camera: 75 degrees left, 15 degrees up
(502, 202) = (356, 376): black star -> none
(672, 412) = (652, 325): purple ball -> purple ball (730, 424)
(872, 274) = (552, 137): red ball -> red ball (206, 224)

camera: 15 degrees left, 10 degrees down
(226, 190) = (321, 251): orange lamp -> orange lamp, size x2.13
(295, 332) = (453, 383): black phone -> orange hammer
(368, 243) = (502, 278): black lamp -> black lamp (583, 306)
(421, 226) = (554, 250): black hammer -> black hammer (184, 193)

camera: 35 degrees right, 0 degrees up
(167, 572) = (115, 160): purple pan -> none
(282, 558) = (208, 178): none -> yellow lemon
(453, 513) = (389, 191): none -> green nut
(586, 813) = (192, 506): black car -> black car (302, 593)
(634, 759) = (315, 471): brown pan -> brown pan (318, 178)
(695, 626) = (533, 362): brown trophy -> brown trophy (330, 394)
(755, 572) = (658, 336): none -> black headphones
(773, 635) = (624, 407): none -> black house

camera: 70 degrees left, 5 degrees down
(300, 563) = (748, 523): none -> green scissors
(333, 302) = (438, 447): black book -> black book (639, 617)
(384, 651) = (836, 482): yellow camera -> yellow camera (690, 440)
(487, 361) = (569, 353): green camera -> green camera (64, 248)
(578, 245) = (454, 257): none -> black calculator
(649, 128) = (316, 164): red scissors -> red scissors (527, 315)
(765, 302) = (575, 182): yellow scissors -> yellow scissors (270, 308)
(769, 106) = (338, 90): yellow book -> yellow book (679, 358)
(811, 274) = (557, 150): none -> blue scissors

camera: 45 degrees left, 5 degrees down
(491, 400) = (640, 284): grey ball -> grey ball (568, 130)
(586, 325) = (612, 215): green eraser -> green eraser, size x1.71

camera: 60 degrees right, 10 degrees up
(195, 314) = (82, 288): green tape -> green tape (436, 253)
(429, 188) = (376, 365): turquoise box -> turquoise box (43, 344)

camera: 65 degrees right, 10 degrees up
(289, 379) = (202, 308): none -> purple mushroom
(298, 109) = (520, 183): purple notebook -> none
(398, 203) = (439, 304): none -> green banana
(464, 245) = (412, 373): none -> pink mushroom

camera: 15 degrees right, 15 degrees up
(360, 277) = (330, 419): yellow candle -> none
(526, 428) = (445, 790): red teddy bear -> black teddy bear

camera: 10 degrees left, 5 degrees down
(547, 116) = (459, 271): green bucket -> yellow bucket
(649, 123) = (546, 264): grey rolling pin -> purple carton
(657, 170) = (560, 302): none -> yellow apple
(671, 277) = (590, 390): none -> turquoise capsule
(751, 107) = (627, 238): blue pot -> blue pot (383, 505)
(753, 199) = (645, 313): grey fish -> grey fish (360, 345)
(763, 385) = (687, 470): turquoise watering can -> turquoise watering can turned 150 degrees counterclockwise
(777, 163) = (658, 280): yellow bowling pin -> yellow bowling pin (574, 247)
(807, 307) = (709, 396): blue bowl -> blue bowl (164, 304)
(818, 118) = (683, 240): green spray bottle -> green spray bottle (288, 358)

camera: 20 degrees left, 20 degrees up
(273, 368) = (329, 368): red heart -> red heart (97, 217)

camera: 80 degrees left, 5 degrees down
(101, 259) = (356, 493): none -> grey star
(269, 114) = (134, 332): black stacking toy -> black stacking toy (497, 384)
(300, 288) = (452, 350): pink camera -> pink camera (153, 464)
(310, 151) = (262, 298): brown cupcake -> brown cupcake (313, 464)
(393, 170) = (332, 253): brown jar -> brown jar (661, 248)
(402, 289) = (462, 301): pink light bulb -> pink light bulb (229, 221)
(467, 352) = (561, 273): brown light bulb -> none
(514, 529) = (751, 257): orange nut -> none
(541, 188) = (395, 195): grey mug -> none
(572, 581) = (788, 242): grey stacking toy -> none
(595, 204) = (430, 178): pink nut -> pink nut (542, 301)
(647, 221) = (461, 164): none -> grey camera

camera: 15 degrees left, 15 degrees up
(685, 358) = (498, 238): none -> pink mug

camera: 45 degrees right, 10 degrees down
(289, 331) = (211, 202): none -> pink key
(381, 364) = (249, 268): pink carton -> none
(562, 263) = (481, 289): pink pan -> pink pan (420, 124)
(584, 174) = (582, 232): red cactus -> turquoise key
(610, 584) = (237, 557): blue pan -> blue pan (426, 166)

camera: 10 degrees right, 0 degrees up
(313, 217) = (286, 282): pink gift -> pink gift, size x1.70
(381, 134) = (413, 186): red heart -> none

──────────────────────────────

### Task requirements
Where the word "pink" appears in a line of the entries, copy that line.

### Result of the task
(464, 245) = (412, 373): none -> pink mushroom
(300, 288) = (452, 350): pink camera -> pink camera (153, 464)
(402, 289) = (462, 301): pink light bulb -> pink light bulb (229, 221)
(595, 204) = (430, 178): pink nut -> pink nut (542, 301)
(685, 358) = (498, 238): none -> pink mug
(289, 331) = (211, 202): none -> pink key
(381, 364) = (249, 268): pink carton -> none
(562, 263) = (481, 289): pink pan -> pink pan (420, 124)
(313, 217) = (286, 282): pink gift -> pink gift, size x1.70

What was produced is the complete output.